[Records excerpted from a collection]
┄┄┄┄┄┄
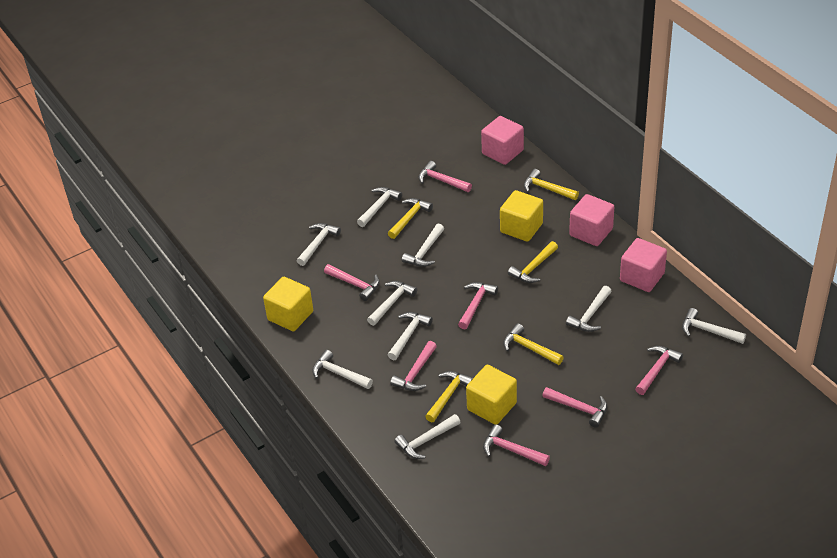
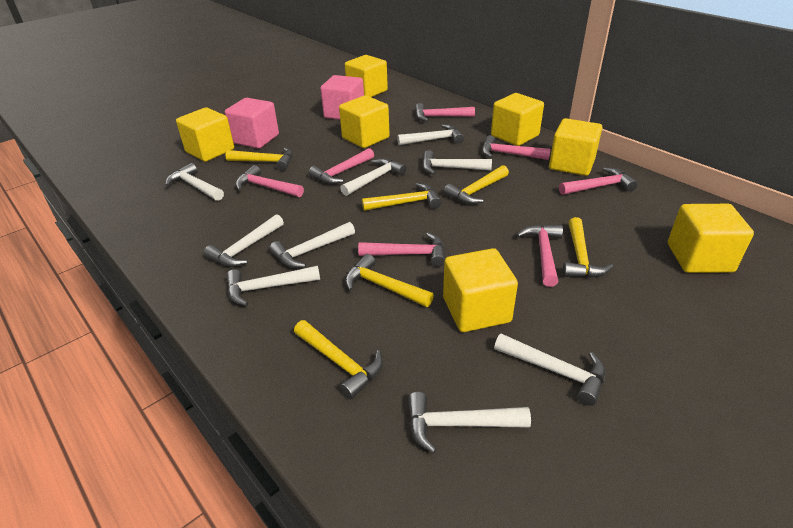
pink cube: [481,116,524,165] [569,194,614,246] [620,238,667,292] = 3 -> [225,98,279,149] [320,75,364,120] = 2
yellow cube: [263,277,313,331] [466,365,517,424] [500,190,543,242] = 3 -> [176,107,234,162] [339,95,390,148] [345,55,388,97] [443,248,518,332] [491,93,544,146] [549,118,602,176] [668,204,754,273] = 7
yellow hammer: [388,198,433,239] [425,371,473,422] [503,323,564,365] [508,241,558,283] [524,169,579,200] = 5 -> [225,147,293,171] [294,320,383,399] [345,254,434,307] [362,183,441,211] [444,165,509,204] [563,217,613,278] = 6

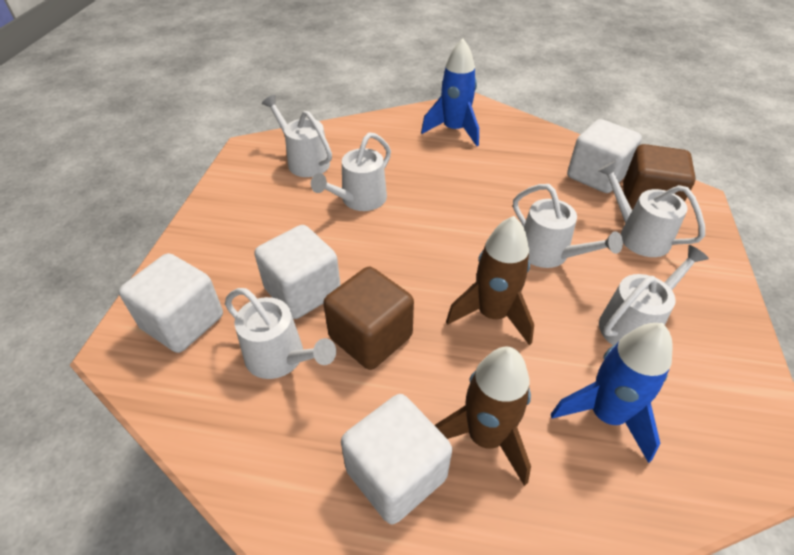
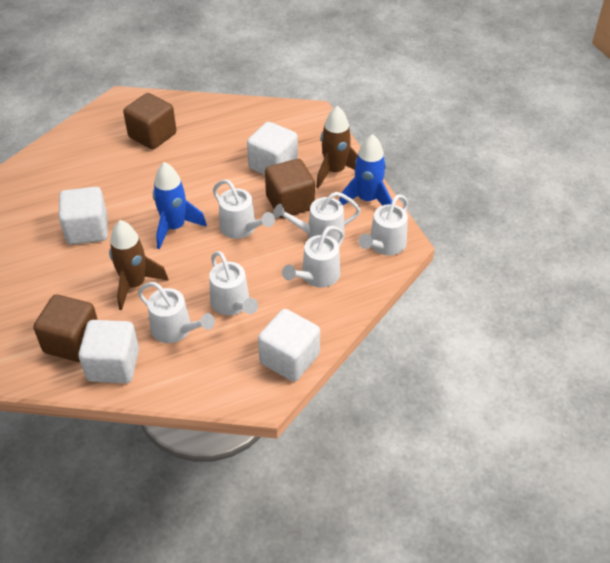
brown cube: [323,267,414,370] [623,144,696,210] = 2 -> [33,295,98,362] [123,93,176,149] [265,159,315,218] = 3

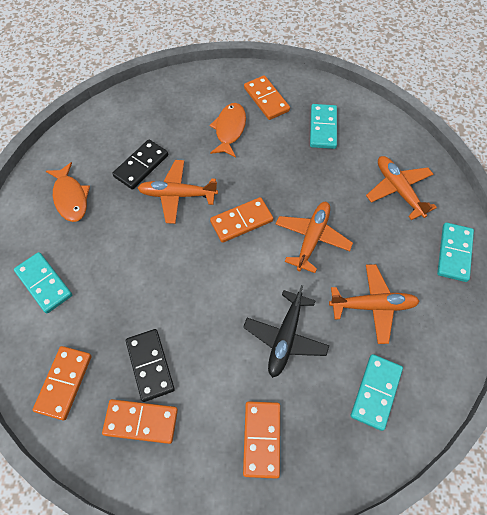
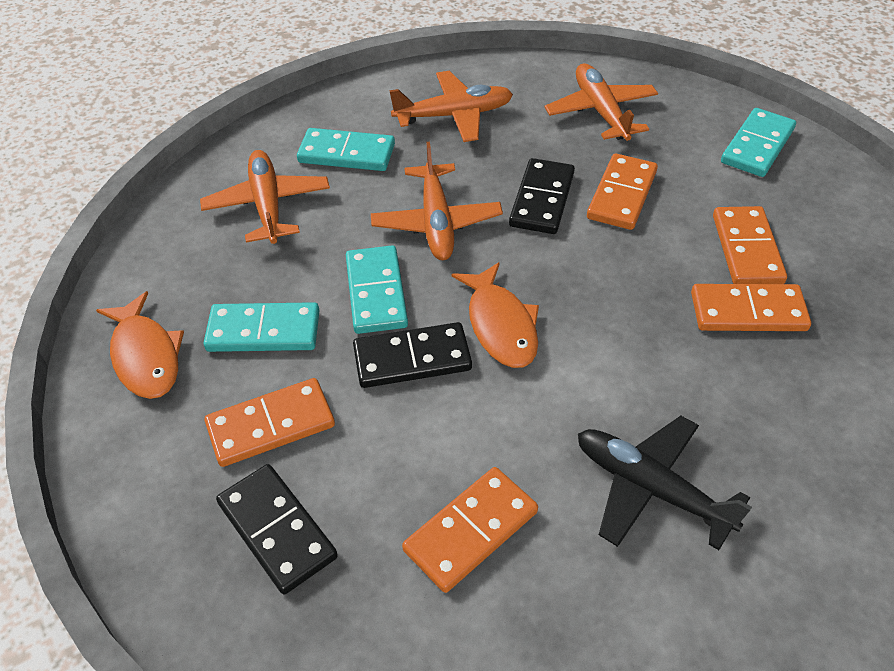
black domino: [112,139,168,189] [126,329,175,402] = 2 -> [216,464,338,594] [353,322,472,388] [509,158,575,234] = 3

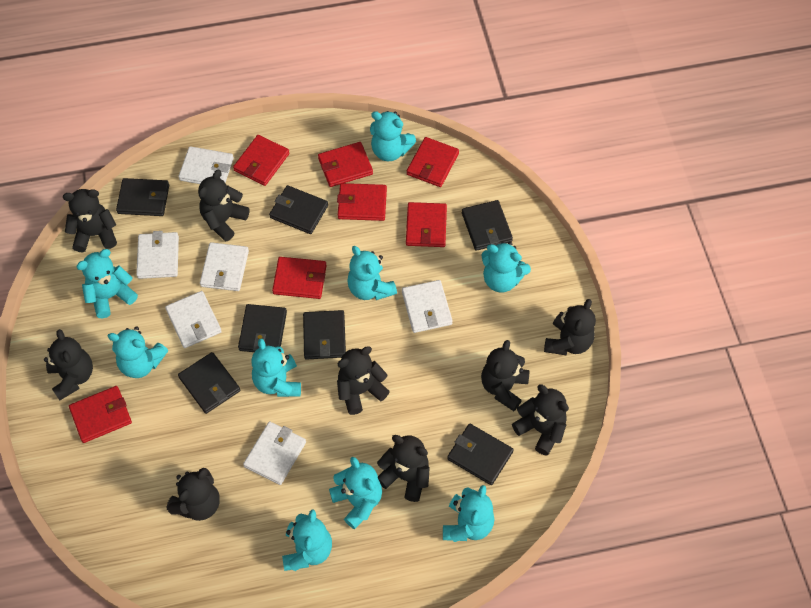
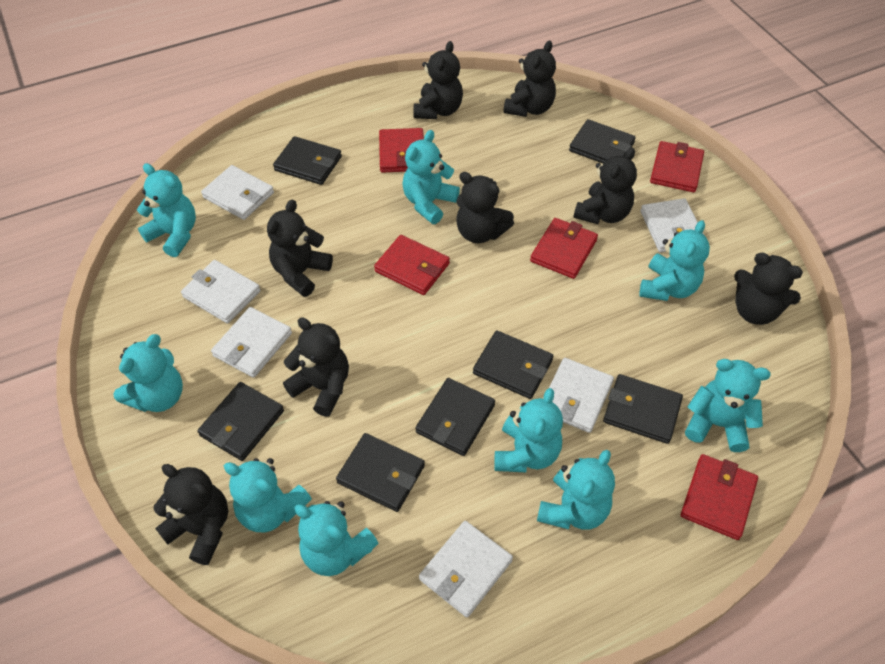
black teddy bear: [44,329,93,401] [63,189,117,252] [167,468,220,521] [198,170,250,242] [337,346,390,415] [377,435,430,502] [481,340,529,411] [512,384,569,456] [544,299,596,355] = 9 -> [153,464,228,565] [267,200,333,297] [283,317,349,417] [413,41,463,119] [456,172,514,243] [503,40,556,117] [573,148,637,224] [734,253,803,325] = 8
red wallet: [69,386,132,443] [233,135,289,186] [272,257,327,299] [318,142,373,187] [337,183,387,221] [406,202,447,247] [407,137,459,187] = 7 -> [374,235,450,295] [379,128,424,173] [530,218,598,279] [650,141,704,192] [681,454,758,540] = 5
┄┄┄┄┄┄
Exercise requirements => When you copy the entries, keep every word exactly as it stands and drop any pictures.

Exercise answer =>
pink cube: [481,116,524,165] [569,194,614,246] [620,238,667,292] = 3 -> [225,98,279,149] [320,75,364,120] = 2
yellow cube: [263,277,313,331] [466,365,517,424] [500,190,543,242] = 3 -> [176,107,234,162] [339,95,390,148] [345,55,388,97] [443,248,518,332] [491,93,544,146] [549,118,602,176] [668,204,754,273] = 7
yellow hammer: [388,198,433,239] [425,371,473,422] [503,323,564,365] [508,241,558,283] [524,169,579,200] = 5 -> [225,147,293,171] [294,320,383,399] [345,254,434,307] [362,183,441,211] [444,165,509,204] [563,217,613,278] = 6

brown cube: [323,267,414,370] [623,144,696,210] = 2 -> [33,295,98,362] [123,93,176,149] [265,159,315,218] = 3

black domino: [112,139,168,189] [126,329,175,402] = 2 -> [216,464,338,594] [353,322,472,388] [509,158,575,234] = 3

black teddy bear: [44,329,93,401] [63,189,117,252] [167,468,220,521] [198,170,250,242] [337,346,390,415] [377,435,430,502] [481,340,529,411] [512,384,569,456] [544,299,596,355] = 9 -> [153,464,228,565] [267,200,333,297] [283,317,349,417] [413,41,463,119] [456,172,514,243] [503,40,556,117] [573,148,637,224] [734,253,803,325] = 8
red wallet: [69,386,132,443] [233,135,289,186] [272,257,327,299] [318,142,373,187] [337,183,387,221] [406,202,447,247] [407,137,459,187] = 7 -> [374,235,450,295] [379,128,424,173] [530,218,598,279] [650,141,704,192] [681,454,758,540] = 5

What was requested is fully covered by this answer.